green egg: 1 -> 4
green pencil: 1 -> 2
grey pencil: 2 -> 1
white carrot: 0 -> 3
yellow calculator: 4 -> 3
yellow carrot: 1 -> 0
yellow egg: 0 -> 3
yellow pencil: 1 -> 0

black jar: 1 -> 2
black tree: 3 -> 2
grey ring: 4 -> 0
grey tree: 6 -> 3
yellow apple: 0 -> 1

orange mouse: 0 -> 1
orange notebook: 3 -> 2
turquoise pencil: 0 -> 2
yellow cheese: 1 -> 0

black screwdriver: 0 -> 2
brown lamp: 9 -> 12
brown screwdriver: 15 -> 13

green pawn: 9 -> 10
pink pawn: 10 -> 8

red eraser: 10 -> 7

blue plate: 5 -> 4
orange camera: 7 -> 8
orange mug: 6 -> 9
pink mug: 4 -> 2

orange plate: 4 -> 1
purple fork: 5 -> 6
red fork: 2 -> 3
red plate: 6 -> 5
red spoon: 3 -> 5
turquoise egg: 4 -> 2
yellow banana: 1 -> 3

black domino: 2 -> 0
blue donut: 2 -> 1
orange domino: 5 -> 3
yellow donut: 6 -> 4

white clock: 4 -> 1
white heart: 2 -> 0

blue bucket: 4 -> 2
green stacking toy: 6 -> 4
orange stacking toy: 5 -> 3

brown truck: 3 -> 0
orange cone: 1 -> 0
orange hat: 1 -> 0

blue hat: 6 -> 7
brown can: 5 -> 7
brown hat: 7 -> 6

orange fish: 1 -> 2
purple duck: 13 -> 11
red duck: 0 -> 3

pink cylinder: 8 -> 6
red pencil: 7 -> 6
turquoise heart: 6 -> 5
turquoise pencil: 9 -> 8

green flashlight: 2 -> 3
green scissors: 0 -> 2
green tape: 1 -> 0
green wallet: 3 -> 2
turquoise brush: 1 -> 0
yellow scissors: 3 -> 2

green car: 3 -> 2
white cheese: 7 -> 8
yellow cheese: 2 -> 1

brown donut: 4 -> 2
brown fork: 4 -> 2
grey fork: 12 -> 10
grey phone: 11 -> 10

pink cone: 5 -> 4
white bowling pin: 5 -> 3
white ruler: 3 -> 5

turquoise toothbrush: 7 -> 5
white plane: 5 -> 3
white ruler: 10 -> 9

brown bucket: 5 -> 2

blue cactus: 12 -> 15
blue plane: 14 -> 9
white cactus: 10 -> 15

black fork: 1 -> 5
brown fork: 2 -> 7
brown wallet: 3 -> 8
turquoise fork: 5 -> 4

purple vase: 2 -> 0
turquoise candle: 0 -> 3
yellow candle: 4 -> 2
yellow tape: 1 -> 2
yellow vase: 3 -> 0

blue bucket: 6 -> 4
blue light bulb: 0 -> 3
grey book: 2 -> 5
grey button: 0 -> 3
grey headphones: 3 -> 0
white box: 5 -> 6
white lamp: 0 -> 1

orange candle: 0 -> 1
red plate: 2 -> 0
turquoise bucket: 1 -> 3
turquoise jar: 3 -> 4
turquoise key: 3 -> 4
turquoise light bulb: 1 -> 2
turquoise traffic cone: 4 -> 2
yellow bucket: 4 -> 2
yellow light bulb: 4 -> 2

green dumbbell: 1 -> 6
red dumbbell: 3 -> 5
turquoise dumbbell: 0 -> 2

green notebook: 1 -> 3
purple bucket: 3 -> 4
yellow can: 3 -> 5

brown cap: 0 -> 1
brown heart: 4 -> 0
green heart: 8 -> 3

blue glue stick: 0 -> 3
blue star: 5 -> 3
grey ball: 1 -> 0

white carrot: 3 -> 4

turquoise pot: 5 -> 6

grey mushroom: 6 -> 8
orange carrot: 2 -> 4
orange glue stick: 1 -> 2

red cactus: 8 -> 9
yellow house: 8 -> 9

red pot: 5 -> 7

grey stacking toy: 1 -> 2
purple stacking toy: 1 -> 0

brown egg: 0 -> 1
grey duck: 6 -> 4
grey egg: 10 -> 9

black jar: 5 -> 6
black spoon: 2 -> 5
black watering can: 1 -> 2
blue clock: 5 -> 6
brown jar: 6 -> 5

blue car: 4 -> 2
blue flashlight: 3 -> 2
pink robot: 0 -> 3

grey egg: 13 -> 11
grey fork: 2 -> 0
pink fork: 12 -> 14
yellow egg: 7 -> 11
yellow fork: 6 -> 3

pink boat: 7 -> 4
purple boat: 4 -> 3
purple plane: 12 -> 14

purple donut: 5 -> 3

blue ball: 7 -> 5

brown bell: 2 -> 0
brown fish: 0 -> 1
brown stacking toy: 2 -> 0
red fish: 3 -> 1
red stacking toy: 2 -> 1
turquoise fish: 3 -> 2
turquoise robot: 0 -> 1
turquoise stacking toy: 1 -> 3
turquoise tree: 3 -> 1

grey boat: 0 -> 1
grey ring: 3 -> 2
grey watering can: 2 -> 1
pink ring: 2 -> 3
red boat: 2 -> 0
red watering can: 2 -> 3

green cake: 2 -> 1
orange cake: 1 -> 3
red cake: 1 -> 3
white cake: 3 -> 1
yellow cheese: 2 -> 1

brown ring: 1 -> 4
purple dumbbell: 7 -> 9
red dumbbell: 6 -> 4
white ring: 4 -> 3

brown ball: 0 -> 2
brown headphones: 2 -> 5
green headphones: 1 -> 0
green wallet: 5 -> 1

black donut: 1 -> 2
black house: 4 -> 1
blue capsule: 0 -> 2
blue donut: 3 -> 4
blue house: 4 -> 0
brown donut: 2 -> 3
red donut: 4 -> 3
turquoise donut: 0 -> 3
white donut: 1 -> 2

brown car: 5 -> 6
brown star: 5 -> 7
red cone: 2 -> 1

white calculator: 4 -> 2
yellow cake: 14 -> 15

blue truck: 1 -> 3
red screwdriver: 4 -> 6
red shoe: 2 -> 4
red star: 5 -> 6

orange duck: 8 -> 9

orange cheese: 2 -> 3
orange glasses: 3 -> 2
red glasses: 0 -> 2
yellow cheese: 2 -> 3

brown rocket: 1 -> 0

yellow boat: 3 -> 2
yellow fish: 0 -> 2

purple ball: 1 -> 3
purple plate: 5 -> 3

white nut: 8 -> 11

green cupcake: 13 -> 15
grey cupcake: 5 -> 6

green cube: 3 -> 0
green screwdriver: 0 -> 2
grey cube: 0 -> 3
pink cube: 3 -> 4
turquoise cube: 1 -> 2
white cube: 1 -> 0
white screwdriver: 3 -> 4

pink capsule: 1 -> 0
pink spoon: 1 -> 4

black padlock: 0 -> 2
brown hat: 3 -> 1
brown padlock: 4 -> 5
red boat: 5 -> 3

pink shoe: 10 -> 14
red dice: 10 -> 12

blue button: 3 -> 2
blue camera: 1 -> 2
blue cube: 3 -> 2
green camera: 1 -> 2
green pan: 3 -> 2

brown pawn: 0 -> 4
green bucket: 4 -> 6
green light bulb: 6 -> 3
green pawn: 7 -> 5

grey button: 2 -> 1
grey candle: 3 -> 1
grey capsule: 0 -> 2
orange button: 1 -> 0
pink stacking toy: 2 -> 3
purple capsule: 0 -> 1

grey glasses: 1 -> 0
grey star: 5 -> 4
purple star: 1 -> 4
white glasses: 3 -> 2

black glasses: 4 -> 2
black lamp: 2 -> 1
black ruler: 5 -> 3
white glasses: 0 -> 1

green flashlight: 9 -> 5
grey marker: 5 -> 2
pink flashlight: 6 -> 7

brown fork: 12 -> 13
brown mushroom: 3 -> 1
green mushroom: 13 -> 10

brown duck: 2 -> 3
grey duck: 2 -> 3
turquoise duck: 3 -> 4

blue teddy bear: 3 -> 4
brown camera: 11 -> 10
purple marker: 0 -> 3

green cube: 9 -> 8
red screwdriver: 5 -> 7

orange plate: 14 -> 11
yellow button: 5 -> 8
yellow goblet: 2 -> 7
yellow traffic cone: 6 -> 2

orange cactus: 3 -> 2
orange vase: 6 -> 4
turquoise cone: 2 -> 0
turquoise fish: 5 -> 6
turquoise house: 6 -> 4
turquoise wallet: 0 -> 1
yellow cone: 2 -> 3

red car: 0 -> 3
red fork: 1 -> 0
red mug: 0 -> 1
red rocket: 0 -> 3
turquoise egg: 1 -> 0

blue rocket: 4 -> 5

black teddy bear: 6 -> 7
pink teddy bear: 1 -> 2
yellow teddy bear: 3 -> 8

Exercise prompt:
Copy task for the entries above: every line with the string "pawn".

Answer to the problem:
green pawn: 9 -> 10
pink pawn: 10 -> 8
brown pawn: 0 -> 4
green pawn: 7 -> 5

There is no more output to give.